▶ The request
Print the material word for word from its first line through the line that contains "white diamond at (268, 89): moved 14 px right", including that line.

[START OF Supplied records]

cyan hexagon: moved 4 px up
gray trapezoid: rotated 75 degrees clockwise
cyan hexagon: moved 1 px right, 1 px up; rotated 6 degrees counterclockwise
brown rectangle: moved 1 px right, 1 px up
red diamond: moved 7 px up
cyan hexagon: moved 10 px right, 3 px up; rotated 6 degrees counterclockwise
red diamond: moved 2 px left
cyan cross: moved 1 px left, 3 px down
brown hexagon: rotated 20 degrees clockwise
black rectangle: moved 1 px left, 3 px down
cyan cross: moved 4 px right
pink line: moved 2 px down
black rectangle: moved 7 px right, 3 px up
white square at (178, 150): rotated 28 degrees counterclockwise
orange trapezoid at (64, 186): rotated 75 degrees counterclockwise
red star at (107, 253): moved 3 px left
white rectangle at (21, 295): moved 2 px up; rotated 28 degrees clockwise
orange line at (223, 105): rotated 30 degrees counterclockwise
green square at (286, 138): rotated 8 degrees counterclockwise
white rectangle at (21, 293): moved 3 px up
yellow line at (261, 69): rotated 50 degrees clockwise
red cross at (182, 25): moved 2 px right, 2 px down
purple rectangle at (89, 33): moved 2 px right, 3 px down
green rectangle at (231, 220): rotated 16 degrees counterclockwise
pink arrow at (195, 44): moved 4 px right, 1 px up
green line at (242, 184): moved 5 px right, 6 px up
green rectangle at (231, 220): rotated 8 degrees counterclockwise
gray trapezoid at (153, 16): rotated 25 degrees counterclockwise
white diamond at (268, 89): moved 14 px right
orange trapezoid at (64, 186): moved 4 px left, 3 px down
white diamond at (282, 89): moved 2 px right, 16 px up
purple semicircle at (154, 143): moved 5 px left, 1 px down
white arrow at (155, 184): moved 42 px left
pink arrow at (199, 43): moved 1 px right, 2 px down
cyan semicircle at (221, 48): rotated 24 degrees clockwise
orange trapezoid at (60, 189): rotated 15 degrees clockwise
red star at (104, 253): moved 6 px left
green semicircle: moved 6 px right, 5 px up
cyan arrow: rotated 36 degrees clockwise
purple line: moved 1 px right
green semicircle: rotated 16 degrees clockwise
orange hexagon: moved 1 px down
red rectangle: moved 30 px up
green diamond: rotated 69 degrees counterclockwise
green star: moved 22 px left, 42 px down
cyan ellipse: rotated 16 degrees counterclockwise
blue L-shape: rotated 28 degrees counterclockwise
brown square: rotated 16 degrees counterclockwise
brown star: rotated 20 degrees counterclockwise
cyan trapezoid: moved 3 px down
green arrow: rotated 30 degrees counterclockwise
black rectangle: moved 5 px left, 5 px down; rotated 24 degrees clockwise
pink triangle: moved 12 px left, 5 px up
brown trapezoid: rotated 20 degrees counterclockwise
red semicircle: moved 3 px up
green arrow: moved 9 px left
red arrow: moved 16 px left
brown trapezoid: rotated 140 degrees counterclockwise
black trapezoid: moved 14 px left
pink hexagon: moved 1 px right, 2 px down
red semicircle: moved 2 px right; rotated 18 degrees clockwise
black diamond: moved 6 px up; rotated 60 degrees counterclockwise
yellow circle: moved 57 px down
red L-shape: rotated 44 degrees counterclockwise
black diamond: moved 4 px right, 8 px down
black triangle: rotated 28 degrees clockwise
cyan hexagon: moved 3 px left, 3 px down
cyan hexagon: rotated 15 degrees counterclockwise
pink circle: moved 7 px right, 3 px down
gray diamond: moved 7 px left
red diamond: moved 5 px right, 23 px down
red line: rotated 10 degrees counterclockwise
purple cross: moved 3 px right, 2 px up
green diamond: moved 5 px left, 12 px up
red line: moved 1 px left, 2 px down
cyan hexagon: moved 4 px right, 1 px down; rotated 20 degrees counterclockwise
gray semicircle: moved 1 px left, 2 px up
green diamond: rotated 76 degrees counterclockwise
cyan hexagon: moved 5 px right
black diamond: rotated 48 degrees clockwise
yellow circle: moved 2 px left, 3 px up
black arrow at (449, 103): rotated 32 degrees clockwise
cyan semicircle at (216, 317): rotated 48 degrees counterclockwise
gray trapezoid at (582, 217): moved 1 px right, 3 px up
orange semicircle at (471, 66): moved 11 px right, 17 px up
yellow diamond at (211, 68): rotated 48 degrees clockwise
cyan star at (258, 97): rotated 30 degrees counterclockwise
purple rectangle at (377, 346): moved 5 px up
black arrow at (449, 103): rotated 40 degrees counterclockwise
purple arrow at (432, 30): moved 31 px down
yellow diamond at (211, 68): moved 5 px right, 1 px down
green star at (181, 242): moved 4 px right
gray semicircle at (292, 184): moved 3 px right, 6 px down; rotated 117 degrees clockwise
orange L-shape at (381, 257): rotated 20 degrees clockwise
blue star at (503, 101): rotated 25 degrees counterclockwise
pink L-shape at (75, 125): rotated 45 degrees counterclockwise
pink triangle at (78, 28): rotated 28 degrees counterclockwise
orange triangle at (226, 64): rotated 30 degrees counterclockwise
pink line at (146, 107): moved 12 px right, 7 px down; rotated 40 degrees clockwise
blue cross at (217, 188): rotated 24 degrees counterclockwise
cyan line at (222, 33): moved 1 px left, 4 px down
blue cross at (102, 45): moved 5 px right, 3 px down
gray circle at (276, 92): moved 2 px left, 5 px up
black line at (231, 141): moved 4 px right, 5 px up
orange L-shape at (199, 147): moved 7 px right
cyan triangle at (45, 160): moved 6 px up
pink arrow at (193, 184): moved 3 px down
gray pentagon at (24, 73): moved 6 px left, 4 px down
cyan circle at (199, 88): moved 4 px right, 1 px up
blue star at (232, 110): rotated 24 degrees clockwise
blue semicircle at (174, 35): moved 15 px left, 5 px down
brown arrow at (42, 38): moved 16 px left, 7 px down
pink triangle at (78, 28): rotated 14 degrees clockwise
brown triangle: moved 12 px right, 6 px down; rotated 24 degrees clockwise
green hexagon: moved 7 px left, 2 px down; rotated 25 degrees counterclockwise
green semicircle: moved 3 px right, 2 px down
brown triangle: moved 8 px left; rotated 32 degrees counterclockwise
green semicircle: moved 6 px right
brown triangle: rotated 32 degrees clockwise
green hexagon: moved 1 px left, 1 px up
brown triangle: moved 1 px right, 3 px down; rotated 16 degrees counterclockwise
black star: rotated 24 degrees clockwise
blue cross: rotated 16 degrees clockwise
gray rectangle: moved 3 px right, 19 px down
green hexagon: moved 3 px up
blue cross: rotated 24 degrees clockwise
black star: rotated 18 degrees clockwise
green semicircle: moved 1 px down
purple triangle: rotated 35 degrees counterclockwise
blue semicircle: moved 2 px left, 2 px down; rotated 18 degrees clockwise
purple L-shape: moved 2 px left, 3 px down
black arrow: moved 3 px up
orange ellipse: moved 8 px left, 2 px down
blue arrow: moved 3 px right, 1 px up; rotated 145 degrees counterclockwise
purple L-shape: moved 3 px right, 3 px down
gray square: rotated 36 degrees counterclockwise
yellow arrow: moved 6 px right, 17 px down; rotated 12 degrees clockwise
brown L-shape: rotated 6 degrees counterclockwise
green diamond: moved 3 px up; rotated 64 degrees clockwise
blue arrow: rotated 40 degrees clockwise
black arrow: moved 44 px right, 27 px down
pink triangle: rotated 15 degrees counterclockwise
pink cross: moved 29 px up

[END OF Supplied records]

▶ Solution for this exercise
cyan hexagon: moved 4 px up
gray trapezoid: rotated 75 degrees clockwise
cyan hexagon: moved 1 px right, 1 px up; rotated 6 degrees counterclockwise
brown rectangle: moved 1 px right, 1 px up
red diamond: moved 7 px up
cyan hexagon: moved 10 px right, 3 px up; rotated 6 degrees counterclockwise
red diamond: moved 2 px left
cyan cross: moved 1 px left, 3 px down
brown hexagon: rotated 20 degrees clockwise
black rectangle: moved 1 px left, 3 px down
cyan cross: moved 4 px right
pink line: moved 2 px down
black rectangle: moved 7 px right, 3 px up
white square at (178, 150): rotated 28 degrees counterclockwise
orange trapezoid at (64, 186): rotated 75 degrees counterclockwise
red star at (107, 253): moved 3 px left
white rectangle at (21, 295): moved 2 px up; rotated 28 degrees clockwise
orange line at (223, 105): rotated 30 degrees counterclockwise
green square at (286, 138): rotated 8 degrees counterclockwise
white rectangle at (21, 293): moved 3 px up
yellow line at (261, 69): rotated 50 degrees clockwise
red cross at (182, 25): moved 2 px right, 2 px down
purple rectangle at (89, 33): moved 2 px right, 3 px down
green rectangle at (231, 220): rotated 16 degrees counterclockwise
pink arrow at (195, 44): moved 4 px right, 1 px up
green line at (242, 184): moved 5 px right, 6 px up
green rectangle at (231, 220): rotated 8 degrees counterclockwise
gray trapezoid at (153, 16): rotated 25 degrees counterclockwise
white diamond at (268, 89): moved 14 px right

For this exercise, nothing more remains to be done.